§ Task instructions: Reproduce all of the records with "absolute pixels" changed to "image pixels" and everything else left unchanged, omitting the pictures.
──────────────────────────────
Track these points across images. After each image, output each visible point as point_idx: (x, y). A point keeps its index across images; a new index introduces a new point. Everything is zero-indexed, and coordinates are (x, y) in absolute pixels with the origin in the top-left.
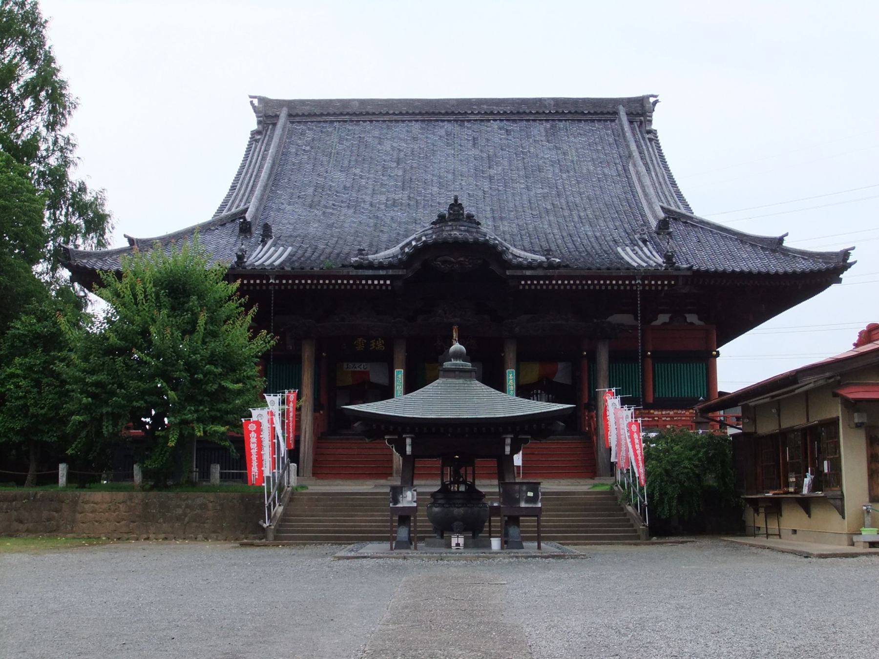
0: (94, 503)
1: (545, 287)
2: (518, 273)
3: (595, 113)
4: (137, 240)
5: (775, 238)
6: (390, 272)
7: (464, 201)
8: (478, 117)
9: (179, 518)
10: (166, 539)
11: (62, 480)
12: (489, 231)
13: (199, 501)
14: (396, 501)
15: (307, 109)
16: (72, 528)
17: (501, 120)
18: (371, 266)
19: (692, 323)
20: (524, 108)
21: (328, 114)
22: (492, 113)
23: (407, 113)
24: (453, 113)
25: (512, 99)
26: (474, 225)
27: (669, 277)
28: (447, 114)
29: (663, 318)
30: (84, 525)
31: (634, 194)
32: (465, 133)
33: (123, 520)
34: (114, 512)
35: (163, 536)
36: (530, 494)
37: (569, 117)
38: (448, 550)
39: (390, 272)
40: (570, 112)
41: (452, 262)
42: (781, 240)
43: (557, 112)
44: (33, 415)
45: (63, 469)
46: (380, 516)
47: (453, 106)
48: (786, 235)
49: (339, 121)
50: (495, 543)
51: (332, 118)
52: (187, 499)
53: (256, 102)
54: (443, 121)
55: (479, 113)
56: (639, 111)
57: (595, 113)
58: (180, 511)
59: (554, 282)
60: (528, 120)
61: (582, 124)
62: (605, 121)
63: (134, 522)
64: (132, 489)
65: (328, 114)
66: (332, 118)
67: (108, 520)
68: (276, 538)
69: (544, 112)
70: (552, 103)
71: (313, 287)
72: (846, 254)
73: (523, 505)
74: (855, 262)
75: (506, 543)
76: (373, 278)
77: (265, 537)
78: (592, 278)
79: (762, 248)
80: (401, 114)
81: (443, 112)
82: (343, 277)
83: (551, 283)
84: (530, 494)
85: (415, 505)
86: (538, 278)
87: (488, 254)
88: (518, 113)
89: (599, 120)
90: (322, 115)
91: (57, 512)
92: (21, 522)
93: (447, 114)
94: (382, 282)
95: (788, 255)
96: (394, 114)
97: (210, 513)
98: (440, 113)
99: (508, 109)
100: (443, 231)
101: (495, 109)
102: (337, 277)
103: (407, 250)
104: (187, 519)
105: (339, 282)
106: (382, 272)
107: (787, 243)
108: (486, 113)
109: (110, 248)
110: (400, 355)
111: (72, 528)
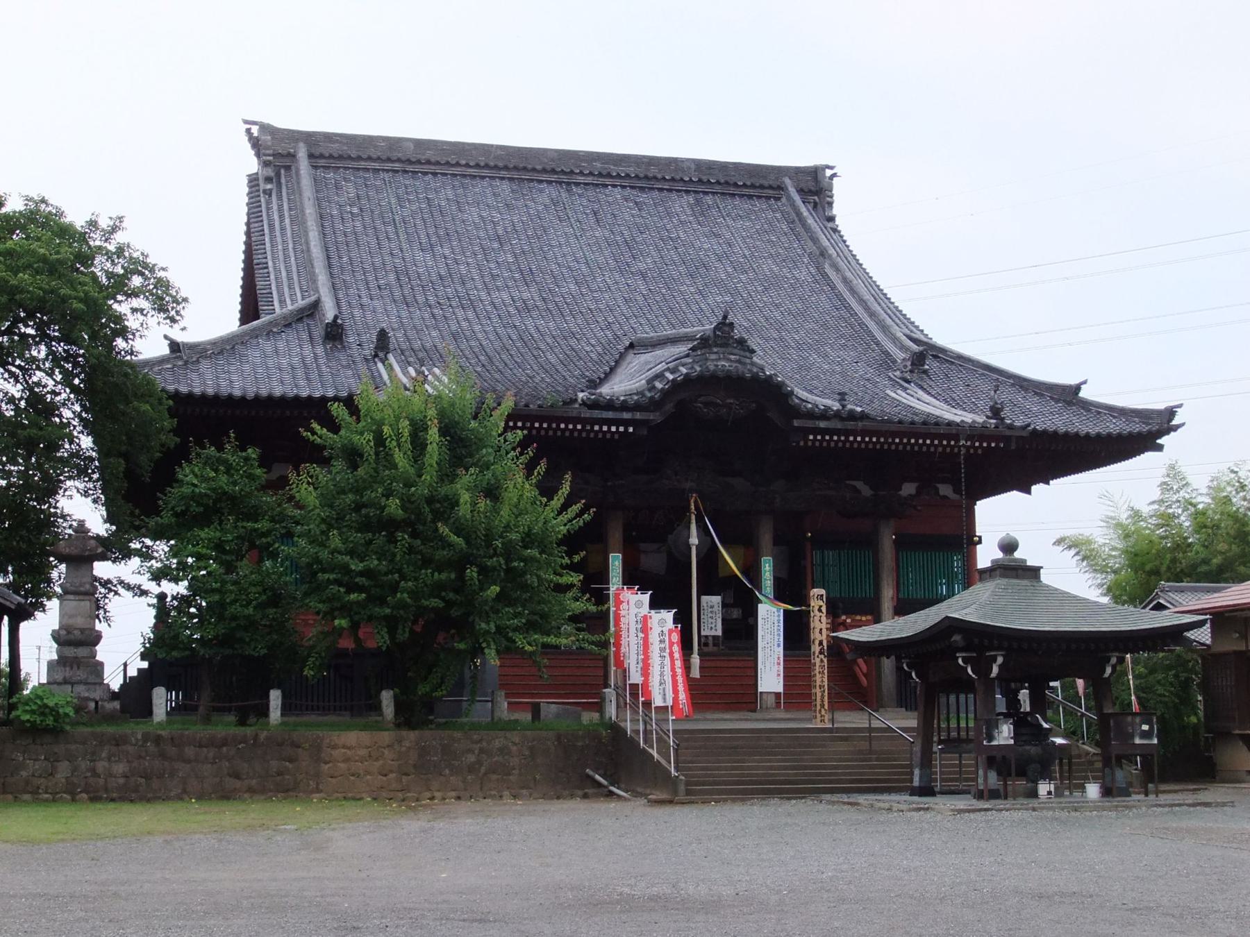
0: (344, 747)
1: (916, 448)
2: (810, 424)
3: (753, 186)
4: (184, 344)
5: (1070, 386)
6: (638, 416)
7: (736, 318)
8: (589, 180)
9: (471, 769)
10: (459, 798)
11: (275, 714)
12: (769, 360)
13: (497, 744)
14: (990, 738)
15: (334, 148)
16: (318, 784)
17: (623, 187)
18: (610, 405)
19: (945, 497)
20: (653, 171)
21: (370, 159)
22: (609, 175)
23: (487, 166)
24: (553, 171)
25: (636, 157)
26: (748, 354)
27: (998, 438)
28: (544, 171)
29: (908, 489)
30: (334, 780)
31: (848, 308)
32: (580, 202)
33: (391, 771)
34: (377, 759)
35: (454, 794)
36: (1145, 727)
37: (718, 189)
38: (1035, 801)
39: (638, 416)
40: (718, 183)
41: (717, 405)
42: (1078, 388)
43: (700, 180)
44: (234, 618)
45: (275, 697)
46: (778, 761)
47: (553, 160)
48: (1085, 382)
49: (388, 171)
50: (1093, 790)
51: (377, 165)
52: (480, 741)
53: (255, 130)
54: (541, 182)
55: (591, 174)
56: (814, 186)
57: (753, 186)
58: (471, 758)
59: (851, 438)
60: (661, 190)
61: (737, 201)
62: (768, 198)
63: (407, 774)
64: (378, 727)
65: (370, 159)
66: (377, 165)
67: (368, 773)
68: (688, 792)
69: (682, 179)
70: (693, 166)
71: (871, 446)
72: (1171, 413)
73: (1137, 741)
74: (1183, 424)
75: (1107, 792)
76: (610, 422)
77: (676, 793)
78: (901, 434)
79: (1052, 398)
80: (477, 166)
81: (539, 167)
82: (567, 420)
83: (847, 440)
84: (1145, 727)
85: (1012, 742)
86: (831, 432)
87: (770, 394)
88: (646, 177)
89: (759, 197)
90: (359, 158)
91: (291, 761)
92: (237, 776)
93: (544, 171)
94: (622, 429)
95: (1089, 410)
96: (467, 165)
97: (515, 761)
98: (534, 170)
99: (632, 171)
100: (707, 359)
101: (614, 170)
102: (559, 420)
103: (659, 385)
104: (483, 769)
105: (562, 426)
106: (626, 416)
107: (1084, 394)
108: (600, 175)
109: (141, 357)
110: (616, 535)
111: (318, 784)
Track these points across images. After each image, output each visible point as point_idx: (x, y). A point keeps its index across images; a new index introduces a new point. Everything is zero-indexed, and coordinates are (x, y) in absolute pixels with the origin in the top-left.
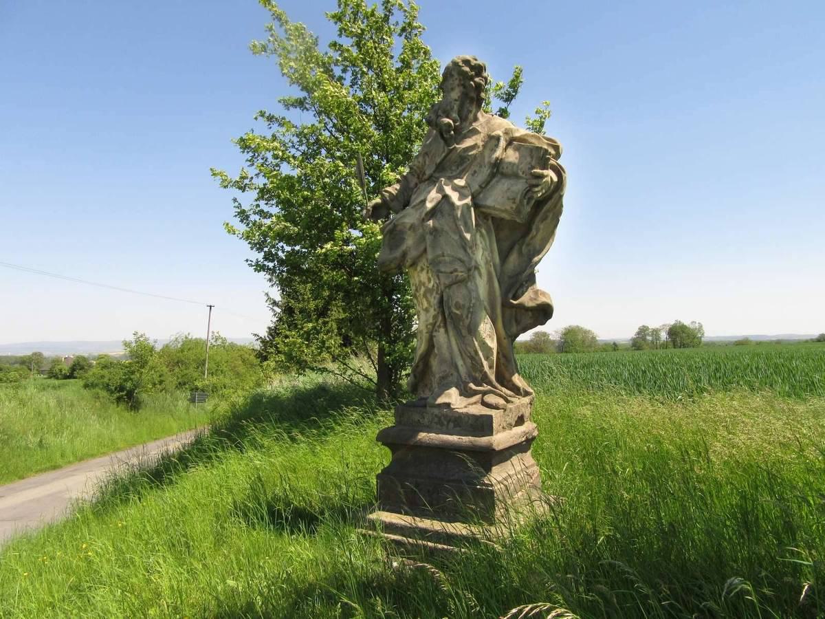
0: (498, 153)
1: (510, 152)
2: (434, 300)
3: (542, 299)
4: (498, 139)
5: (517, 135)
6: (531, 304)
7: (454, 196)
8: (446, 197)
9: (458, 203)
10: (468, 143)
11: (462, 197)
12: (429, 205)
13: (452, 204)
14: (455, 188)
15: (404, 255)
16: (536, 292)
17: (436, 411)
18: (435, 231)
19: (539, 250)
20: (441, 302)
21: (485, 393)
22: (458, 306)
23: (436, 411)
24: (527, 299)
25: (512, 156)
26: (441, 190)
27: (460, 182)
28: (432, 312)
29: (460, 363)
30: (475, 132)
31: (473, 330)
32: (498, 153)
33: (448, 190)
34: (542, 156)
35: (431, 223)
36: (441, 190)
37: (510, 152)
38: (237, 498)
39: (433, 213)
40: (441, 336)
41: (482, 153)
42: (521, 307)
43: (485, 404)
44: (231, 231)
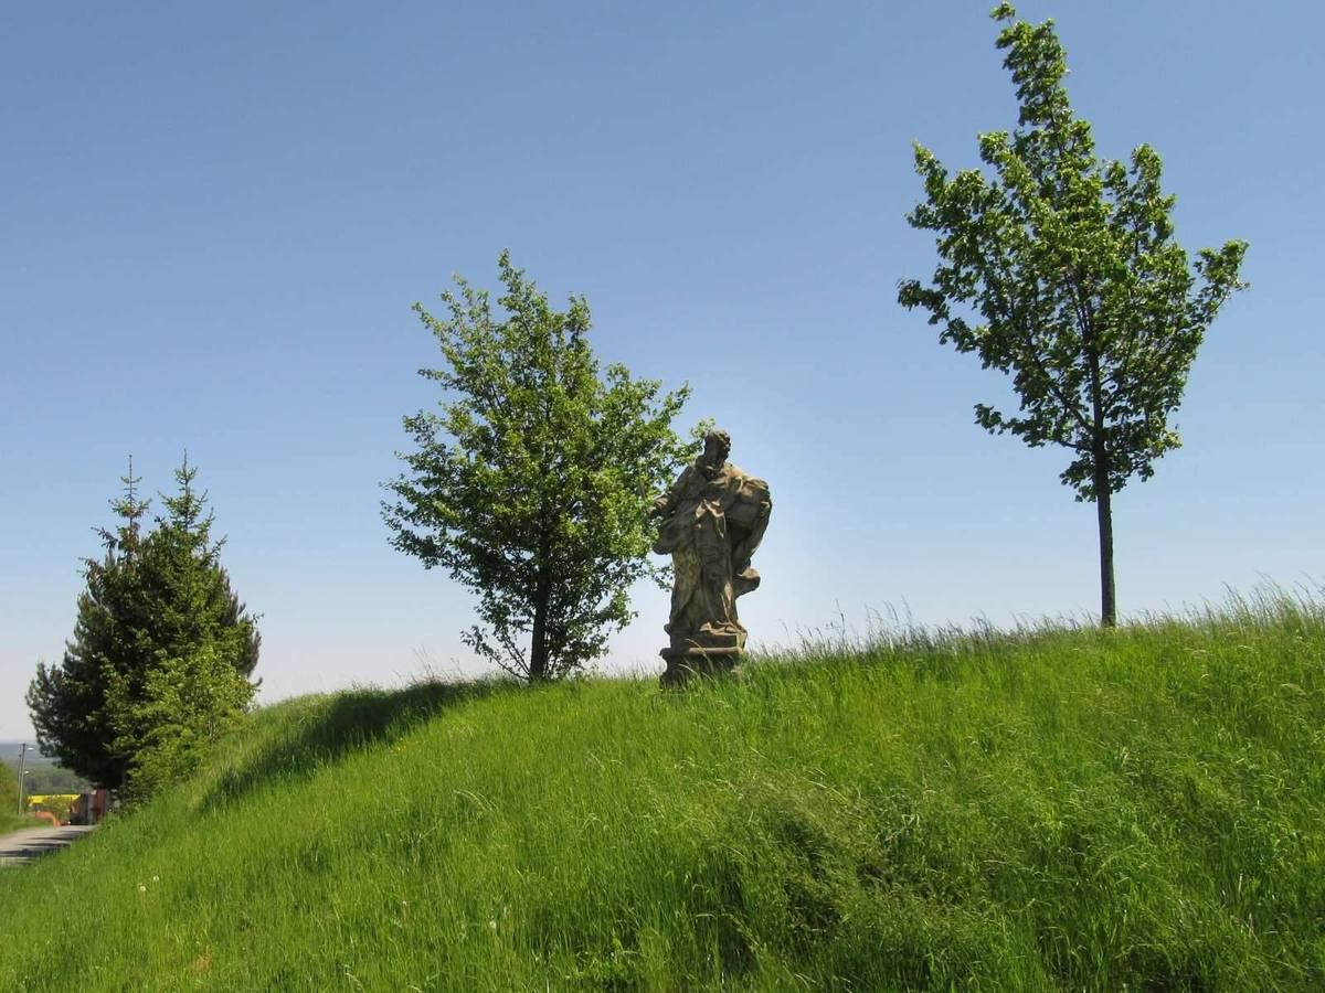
──────────────────────────────
§ Completed exercise:
Track these points across images. After each image, output each visible point as point_idx: (x, y). A point keeps its index across images; a new index introduces a new point. Everything is zero-indexed, and coordinates are (x, y) in image pixels with the origin in the top-left.
0: (94, 503)
1: (545, 287)
2: (518, 273)
3: (595, 113)
4: (137, 240)
5: (775, 238)
6: (390, 272)
7: (464, 201)
8: (478, 117)
9: (179, 518)
10: (166, 539)
11: (62, 480)
12: (489, 231)
13: (199, 501)
14: (396, 501)
15: (307, 109)
16: (72, 528)
17: (501, 120)
18: (371, 266)
19: (692, 323)
20: (524, 108)
21: (328, 114)
22: (492, 113)
23: (407, 113)
24: (453, 113)
25: (512, 99)
26: (474, 225)
27: (669, 277)
28: (447, 114)
29: (663, 318)
30: (84, 525)
31: (634, 194)
32: (465, 133)
33: (123, 520)
34: (114, 512)
35: (163, 536)
36: (530, 494)
37: (569, 117)
38: (448, 550)
39: (390, 272)
40: (570, 112)
41: (452, 262)
42: (781, 240)
43: (557, 112)
44: (33, 415)
45: (63, 469)
46: (380, 516)
47: (453, 106)
48: (786, 235)
49: (339, 121)
50: (495, 543)
51: (332, 118)
52: (187, 499)
53: (256, 102)
54: (443, 121)
55: (479, 113)
56: (639, 111)
57: (595, 113)
58: (180, 511)
59: (554, 282)
60: (528, 120)
61: (582, 124)
62: (605, 121)
63: (134, 522)
64: (132, 489)
65: (328, 114)
66: (332, 118)
67: (108, 520)
68: (276, 538)
69: (544, 112)
70: (552, 103)
71: (313, 287)
72: (846, 254)
73: (523, 505)
74: (855, 262)
75: (506, 543)
76: (373, 278)
77: (265, 537)
78: (592, 278)
79: (762, 248)
80: (401, 114)
81: (443, 112)
82: (343, 277)
83: (551, 283)
84: (530, 494)
85: (415, 505)
86: (538, 278)
87: (488, 254)
88: (518, 113)
89: (599, 120)
90: (322, 115)
91: (57, 512)
92: (21, 522)
93: (447, 114)
94: (382, 282)
95: (788, 255)
96: (394, 114)
97: (210, 513)
98: (440, 113)
99: (508, 109)
100: (443, 231)
101: (495, 109)
102: (337, 277)
103: (407, 250)
104: (187, 519)
105: (339, 282)
106: (382, 272)
107: (787, 243)
108: (486, 113)
109: (110, 248)
110: (400, 355)
111: (72, 528)
0: (344, 747)
1: (916, 448)
2: (810, 424)
3: (753, 186)
4: (184, 344)
5: (1070, 386)
6: (638, 416)
7: (736, 318)
8: (589, 180)
9: (471, 769)
10: (459, 798)
11: (275, 714)
12: (769, 360)
13: (497, 744)
14: (990, 738)
15: (334, 148)
16: (318, 784)
17: (623, 187)
18: (610, 405)
19: (945, 497)
20: (653, 171)
21: (370, 159)
22: (609, 175)
23: (487, 166)
24: (553, 171)
25: (636, 157)
26: (748, 354)
27: (998, 438)
28: (544, 171)
29: (908, 489)
30: (334, 780)
31: (848, 308)
32: (580, 202)
33: (391, 771)
34: (377, 759)
35: (454, 794)
36: (1145, 727)
37: (718, 189)
38: (1035, 801)
39: (638, 416)
40: (718, 183)
41: (717, 405)
42: (1078, 388)
43: (700, 180)
44: (234, 618)
45: (275, 697)
46: (778, 761)
47: (553, 160)
48: (1085, 382)
49: (388, 171)
50: (1093, 790)
51: (377, 165)
52: (480, 741)
53: (255, 130)
54: (541, 182)
55: (591, 174)
56: (814, 186)
57: (753, 186)
58: (471, 758)
59: (851, 438)
60: (661, 190)
61: (737, 201)
62: (768, 198)
63: (407, 774)
64: (378, 727)
65: (370, 159)
66: (377, 165)
67: (368, 773)
68: (688, 792)
69: (682, 179)
70: (693, 166)
71: (871, 446)
72: (1171, 413)
73: (1137, 741)
74: (1183, 424)
75: (1107, 792)
76: (610, 422)
77: (676, 793)
78: (901, 434)
79: (1052, 398)
80: (477, 166)
81: (539, 167)
82: (567, 420)
83: (847, 440)
84: (1145, 727)
85: (1012, 742)
86: (831, 432)
87: (770, 394)
88: (646, 177)
89: (759, 197)
90: (359, 158)
91: (291, 761)
92: (237, 776)
93: (544, 171)
94: (622, 429)
95: (1089, 410)
96: (467, 165)
97: (515, 761)
98: (534, 170)
99: (632, 171)
100: (707, 359)
101: (614, 170)
102: (559, 420)
103: (659, 385)
104: (483, 769)
105: (562, 426)
106: (626, 416)
107: (1084, 394)
108: (600, 175)
109: (141, 357)
110: (616, 535)
111: (318, 784)
Track these points across images. After each image, output each visible point as point_idx: (x, y). A point keeps its index across images; a new index introduces a new point. Everything is zero-indexed, and coordinates are (x, y) in image pixels with the origin in the top-left.
0: (498, 153)
1: (510, 152)
2: (434, 300)
3: (542, 299)
4: (498, 139)
5: (517, 135)
6: (531, 304)
7: (454, 196)
8: (446, 197)
9: (458, 203)
10: (468, 143)
11: (462, 197)
12: (429, 205)
13: (452, 204)
14: (455, 188)
15: (404, 255)
16: (536, 292)
17: (436, 411)
18: (435, 231)
19: (539, 250)
20: (441, 302)
21: (485, 393)
22: (458, 306)
23: (436, 411)
24: (527, 299)
25: (512, 156)
26: (441, 190)
27: (460, 182)
28: (432, 312)
29: (460, 363)
30: (475, 132)
31: (473, 330)
32: (498, 153)
33: (448, 190)
34: (542, 156)
35: (431, 223)
36: (441, 190)
37: (510, 152)
38: (237, 498)
39: (433, 213)
40: (441, 336)
41: (482, 153)
42: (521, 307)
43: (485, 404)
44: (231, 231)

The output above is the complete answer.